- _GIVEN EXERCISE_:
Put the items as a Markdown table with the columns Row and Line, numbering each non-blank line. Begin at the first item and stop after the line that contains "AGH dial: navy -> burgundy".

- _INPUT FOR THIS TASK_:

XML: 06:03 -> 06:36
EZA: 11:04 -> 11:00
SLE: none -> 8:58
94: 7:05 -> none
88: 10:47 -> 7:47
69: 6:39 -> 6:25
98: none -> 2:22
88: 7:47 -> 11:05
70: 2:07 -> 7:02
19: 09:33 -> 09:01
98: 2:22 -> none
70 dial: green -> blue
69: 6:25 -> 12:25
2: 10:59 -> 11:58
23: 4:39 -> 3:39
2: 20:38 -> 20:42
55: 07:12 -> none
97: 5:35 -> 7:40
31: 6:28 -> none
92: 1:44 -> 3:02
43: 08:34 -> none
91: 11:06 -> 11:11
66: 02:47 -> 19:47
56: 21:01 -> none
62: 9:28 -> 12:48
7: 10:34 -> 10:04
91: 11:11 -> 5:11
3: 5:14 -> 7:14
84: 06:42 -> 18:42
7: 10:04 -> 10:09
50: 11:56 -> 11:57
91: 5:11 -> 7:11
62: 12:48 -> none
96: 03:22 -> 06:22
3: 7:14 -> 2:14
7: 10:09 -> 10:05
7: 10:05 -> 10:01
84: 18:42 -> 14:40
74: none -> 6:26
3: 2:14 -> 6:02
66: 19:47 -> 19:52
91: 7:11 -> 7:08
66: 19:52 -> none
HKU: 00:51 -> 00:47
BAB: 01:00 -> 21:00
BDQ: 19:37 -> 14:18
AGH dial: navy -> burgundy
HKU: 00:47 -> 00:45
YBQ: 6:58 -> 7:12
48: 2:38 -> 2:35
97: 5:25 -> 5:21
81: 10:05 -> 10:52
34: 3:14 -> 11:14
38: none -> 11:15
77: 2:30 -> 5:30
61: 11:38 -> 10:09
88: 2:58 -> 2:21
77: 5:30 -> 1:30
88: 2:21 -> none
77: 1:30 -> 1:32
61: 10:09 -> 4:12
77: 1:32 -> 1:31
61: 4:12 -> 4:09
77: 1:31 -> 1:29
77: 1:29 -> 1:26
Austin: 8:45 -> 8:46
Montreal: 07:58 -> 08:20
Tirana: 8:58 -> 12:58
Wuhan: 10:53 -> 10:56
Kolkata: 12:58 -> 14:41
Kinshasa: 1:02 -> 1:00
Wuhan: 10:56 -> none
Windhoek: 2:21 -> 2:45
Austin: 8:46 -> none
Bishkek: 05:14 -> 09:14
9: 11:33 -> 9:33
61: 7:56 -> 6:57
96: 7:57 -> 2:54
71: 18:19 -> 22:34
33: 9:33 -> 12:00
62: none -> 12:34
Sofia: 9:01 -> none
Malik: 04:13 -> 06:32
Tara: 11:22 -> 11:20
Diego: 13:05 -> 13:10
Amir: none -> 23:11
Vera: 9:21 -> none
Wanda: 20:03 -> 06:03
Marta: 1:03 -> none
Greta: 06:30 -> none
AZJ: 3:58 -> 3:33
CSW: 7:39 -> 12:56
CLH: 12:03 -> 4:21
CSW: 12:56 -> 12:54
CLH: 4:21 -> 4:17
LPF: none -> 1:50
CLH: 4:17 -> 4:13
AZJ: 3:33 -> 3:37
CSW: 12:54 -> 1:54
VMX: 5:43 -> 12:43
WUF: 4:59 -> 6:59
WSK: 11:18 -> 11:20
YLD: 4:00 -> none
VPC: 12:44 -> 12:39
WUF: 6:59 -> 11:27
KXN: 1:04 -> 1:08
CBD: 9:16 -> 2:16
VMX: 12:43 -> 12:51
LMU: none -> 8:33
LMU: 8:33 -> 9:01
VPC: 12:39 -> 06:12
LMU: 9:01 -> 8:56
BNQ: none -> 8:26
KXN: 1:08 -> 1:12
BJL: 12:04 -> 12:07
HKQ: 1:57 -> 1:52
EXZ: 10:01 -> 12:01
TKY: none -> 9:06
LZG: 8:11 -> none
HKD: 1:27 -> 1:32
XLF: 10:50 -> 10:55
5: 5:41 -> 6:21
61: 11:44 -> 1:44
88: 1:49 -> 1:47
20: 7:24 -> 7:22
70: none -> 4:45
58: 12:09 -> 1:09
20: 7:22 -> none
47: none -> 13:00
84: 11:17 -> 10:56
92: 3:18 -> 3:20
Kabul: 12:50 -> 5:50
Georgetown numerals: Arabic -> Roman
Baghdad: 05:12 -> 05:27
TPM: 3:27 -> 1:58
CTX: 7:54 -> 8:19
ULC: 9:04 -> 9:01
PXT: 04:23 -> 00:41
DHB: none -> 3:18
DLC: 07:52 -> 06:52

- _OUTPUT BELOW_:
| Row | Line |
|---|---|
| 1 | XML: 06:03 -> 06:36 |
| 2 | EZA: 11:04 -> 11:00 |
| 3 | SLE: none -> 8:58 |
| 4 | 94: 7:05 -> none |
| 5 | 88: 10:47 -> 7:47 |
| 6 | 69: 6:39 -> 6:25 |
| 7 | 98: none -> 2:22 |
| 8 | 88: 7:47 -> 11:05 |
| 9 | 70: 2:07 -> 7:02 |
| 10 | 19: 09:33 -> 09:01 |
| 11 | 98: 2:22 -> none |
| 12 | 70 dial: green -> blue |
| 13 | 69: 6:25 -> 12:25 |
| 14 | 2: 10:59 -> 11:58 |
| 15 | 23: 4:39 -> 3:39 |
| 16 | 2: 20:38 -> 20:42 |
| 17 | 55: 07:12 -> none |
| 18 | 97: 5:35 -> 7:40 |
| 19 | 31: 6:28 -> none |
| 20 | 92: 1:44 -> 3:02 |
| 21 | 43: 08:34 -> none |
| 22 | 91: 11:06 -> 11:11 |
| 23 | 66: 02:47 -> 19:47 |
| 24 | 56: 21:01 -> none |
| 25 | 62: 9:28 -> 12:48 |
| 26 | 7: 10:34 -> 10:04 |
| 27 | 91: 11:11 -> 5:11 |
| 28 | 3: 5:14 -> 7:14 |
| 29 | 84: 06:42 -> 18:42 |
| 30 | 7: 10:04 -> 10:09 |
| 31 | 50: 11:56 -> 11:57 |
| 32 | 91: 5:11 -> 7:11 |
| 33 | 62: 12:48 -> none |
| 34 | 96: 03:22 -> 06:22 |
| 35 | 3: 7:14 -> 2:14 |
| 36 | 7: 10:09 -> 10:05 |
| 37 | 7: 10:05 -> 10:01 |
| 38 | 84: 18:42 -> 14:40 |
| 39 | 74: none -> 6:26 |
| 40 | 3: 2:14 -> 6:02 |
| 41 | 66: 19:47 -> 19:52 |
| 42 | 91: 7:11 -> 7:08 |
| 43 | 66: 19:52 -> none |
| 44 | HKU: 00:51 -> 00:47 |
| 45 | BAB: 01:00 -> 21:00 |
| 46 | BDQ: 19:37 -> 14:18 |
| 47 | AGH dial: navy -> burgundy |